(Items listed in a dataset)
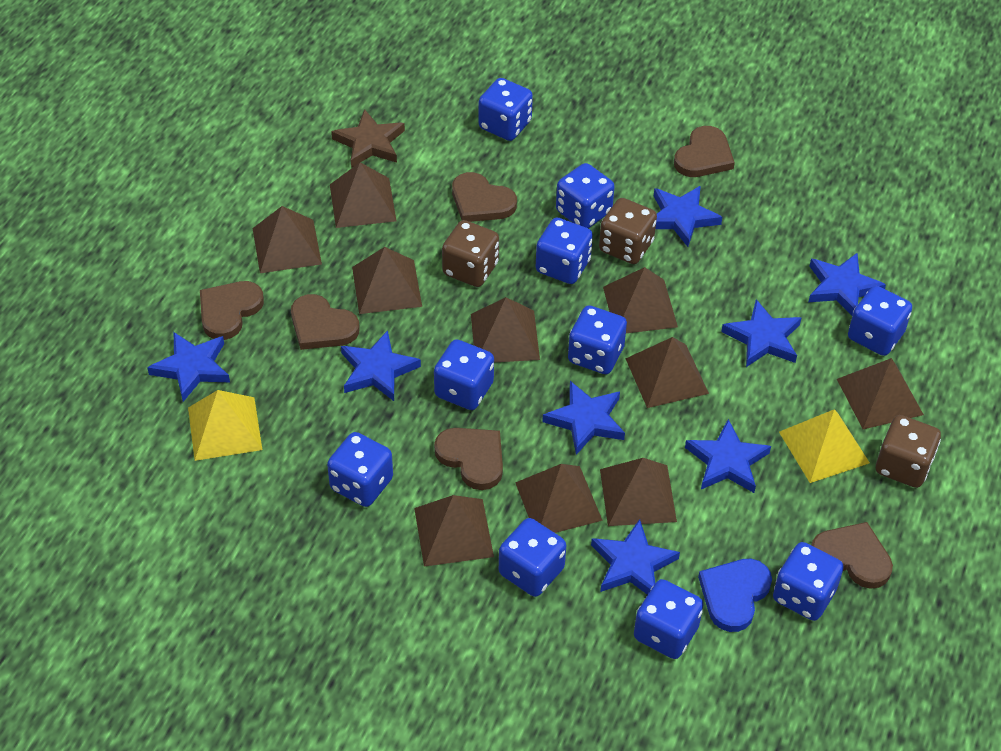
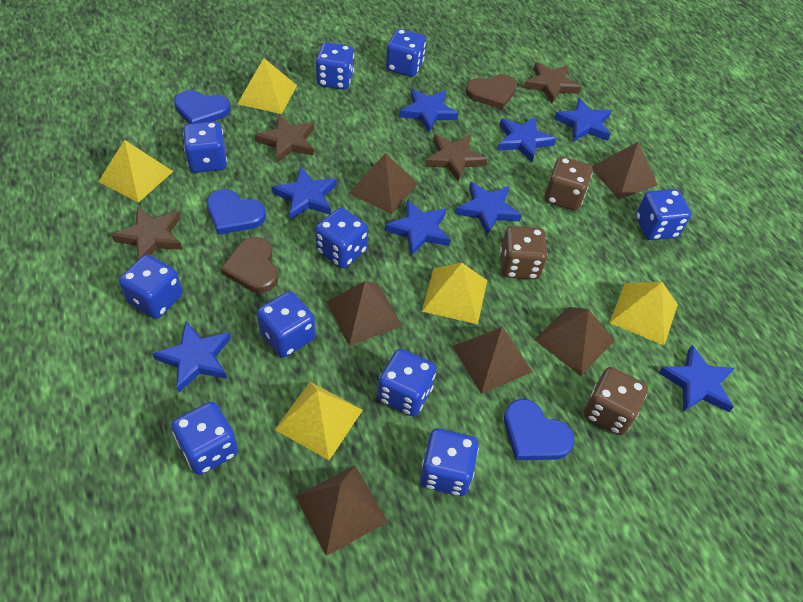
blue heart: 1 -> 3
brown heart: 6 -> 2
brown pyramid: 10 -> 6
brown star: 1 -> 4
yellow pyramid: 2 -> 5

- _Aim of the exercise_: Among the lines of the data above, count those containing the word "pyramid" and report the total alone.

- _Response area_: 2